Data excerpts =
----------------

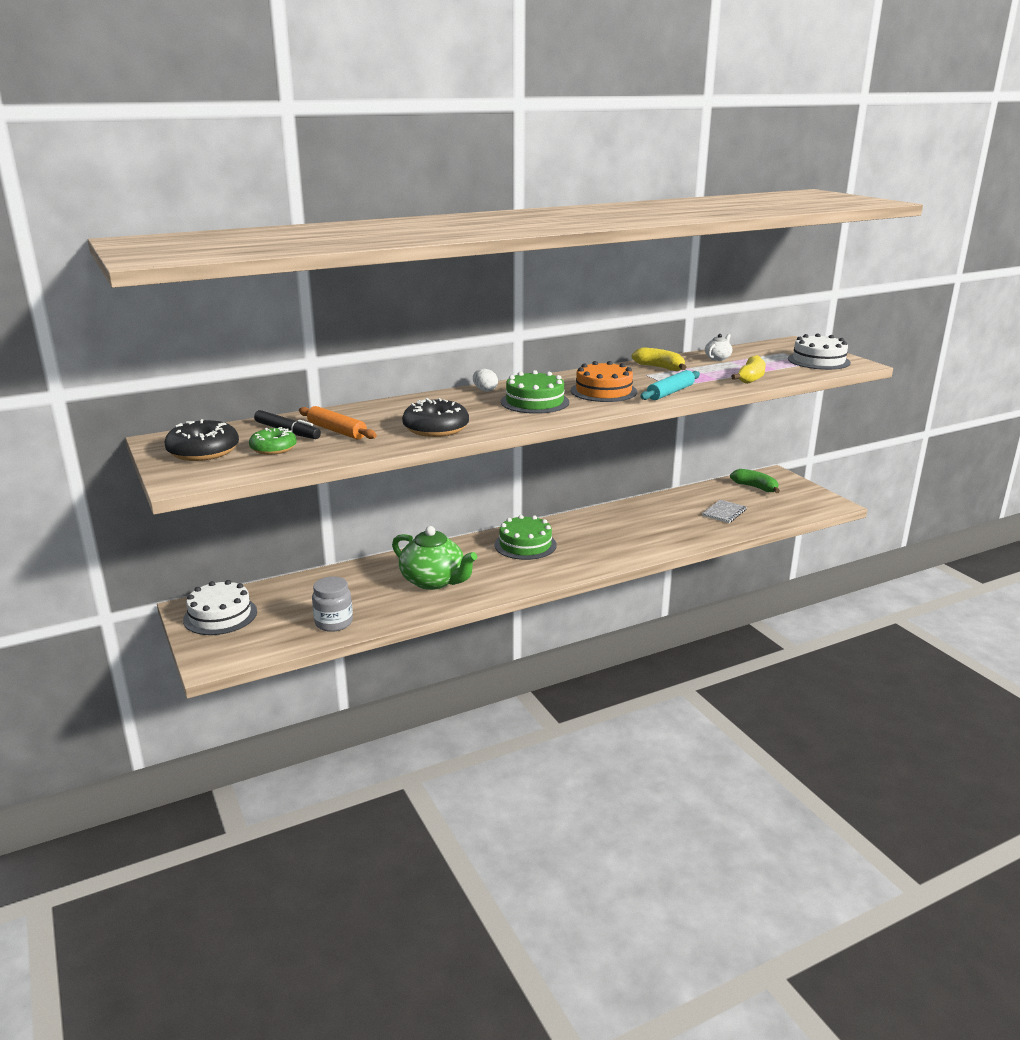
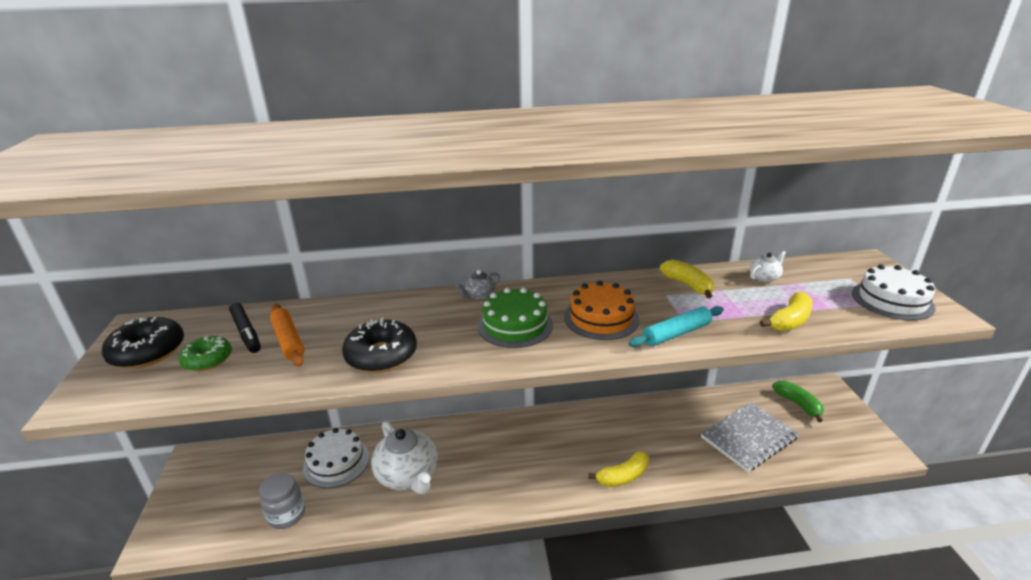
camera: 20 degrees right, 5 degrees up
white cake [183,580,257,635] -> white cake moved to [303,428,369,488]
green teapot [392,526,477,590] -> white teapot [371,421,438,494]
white egg [473,369,498,392] -> grey teapot [456,270,500,300]
green cake [495,515,557,560] -> none
grey notebook [702,500,747,523] -> grey notebook [701,402,799,472], size x1.78
none -> yellow banana [588,451,649,487]

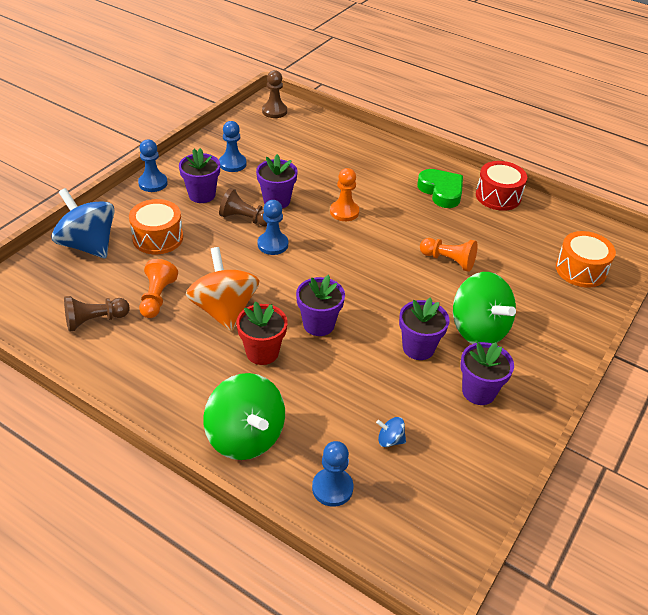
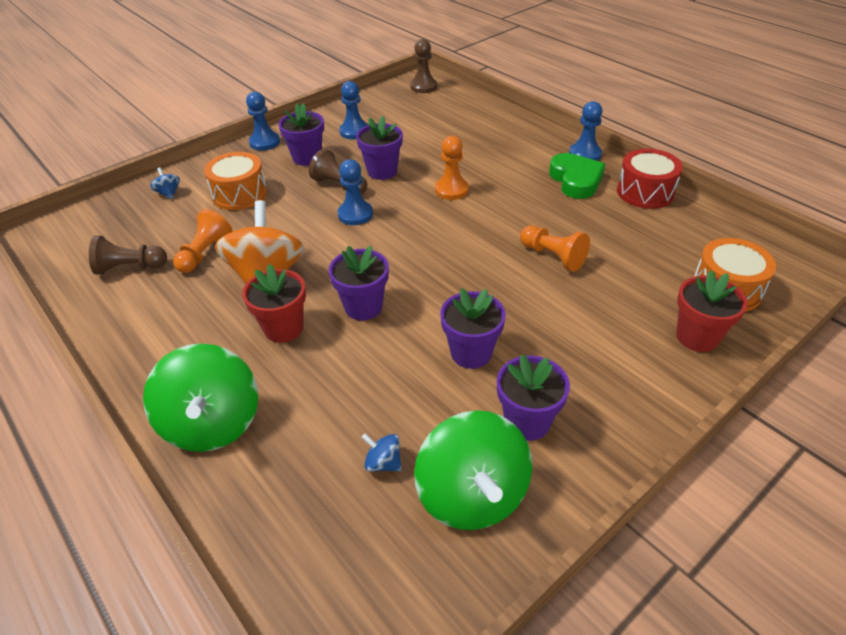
camera: 20 degrees right, 0 degrees up
blue spinning top [51,188,115,258] -> blue spinning top [150,168,180,199], size x0.41
blue pawn [312,441,353,507] -> blue pawn moved to [569,101,603,161]
green spinning top [453,272,516,344] -> green spinning top moved to [414,410,532,530]
none -> red flower pot [676,270,748,352]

----------------

The task =
Only one stretch of the data is wanted: write out exactly the lines from the one holding "grey notebook [702,500,747,523]" through the one holding "blue pawn [312,441,353,507]", both included, without the pictures.

Your solution =
grey notebook [702,500,747,523] -> grey notebook [701,402,799,472], size x1.78
none -> yellow banana [588,451,649,487]

camera: 20 degrees right, 0 degrees up
blue spinning top [51,188,115,258] -> blue spinning top [150,168,180,199], size x0.41
blue pawn [312,441,353,507] -> blue pawn moved to [569,101,603,161]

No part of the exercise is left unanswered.